WHAT YOU ARE ASKED TO DO: Report every line of the entries that contains the word "FLAT".
--*--
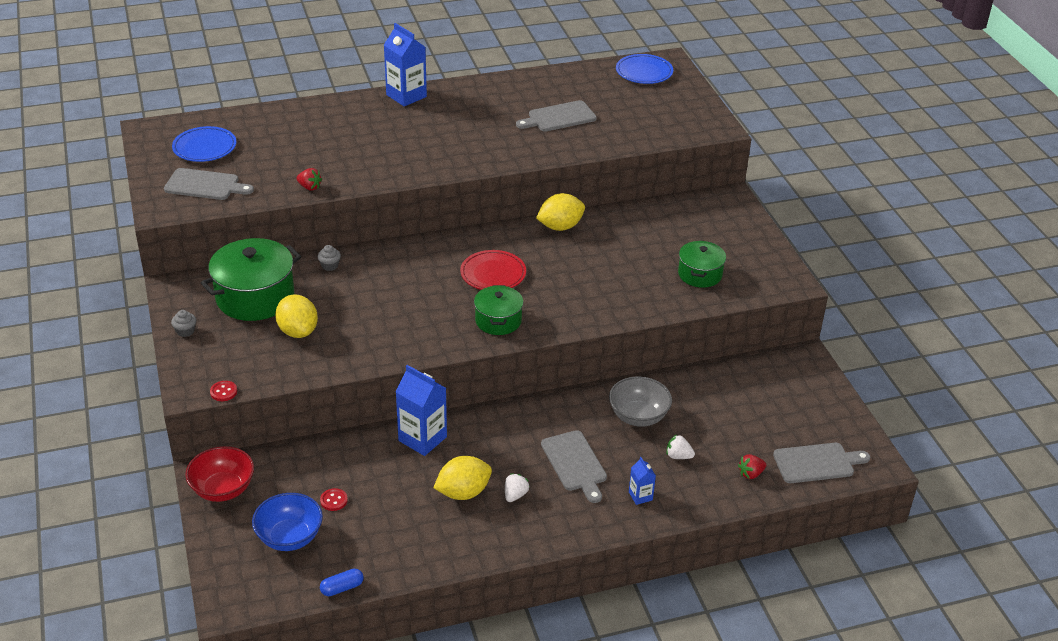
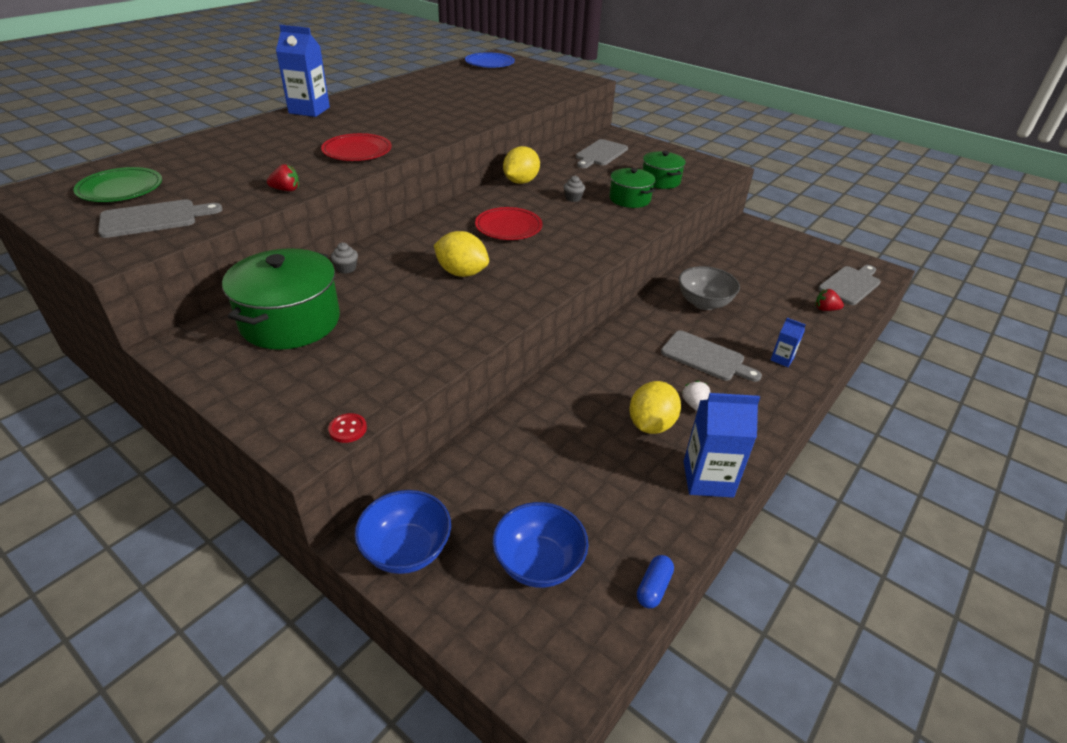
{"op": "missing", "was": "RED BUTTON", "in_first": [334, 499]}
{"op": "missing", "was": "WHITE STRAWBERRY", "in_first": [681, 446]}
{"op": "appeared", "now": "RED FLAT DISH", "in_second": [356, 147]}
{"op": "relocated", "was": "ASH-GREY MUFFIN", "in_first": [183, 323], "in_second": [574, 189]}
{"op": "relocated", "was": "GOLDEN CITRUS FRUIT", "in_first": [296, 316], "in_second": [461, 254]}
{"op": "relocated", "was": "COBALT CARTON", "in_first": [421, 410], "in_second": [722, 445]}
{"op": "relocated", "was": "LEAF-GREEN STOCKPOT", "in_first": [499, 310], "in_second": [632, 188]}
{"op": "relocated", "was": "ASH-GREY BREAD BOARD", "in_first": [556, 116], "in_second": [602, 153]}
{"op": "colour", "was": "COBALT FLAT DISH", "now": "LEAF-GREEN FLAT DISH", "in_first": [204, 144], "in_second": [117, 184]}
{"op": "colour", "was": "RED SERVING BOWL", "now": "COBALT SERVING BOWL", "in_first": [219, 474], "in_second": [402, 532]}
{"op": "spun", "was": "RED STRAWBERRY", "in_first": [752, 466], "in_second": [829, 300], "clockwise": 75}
--*--
OUTPUT BELOW:
{"op": "appeared", "now": "RED FLAT DISH", "in_second": [356, 147]}
{"op": "colour", "was": "COBALT FLAT DISH", "now": "LEAF-GREEN FLAT DISH", "in_first": [204, 144], "in_second": [117, 184]}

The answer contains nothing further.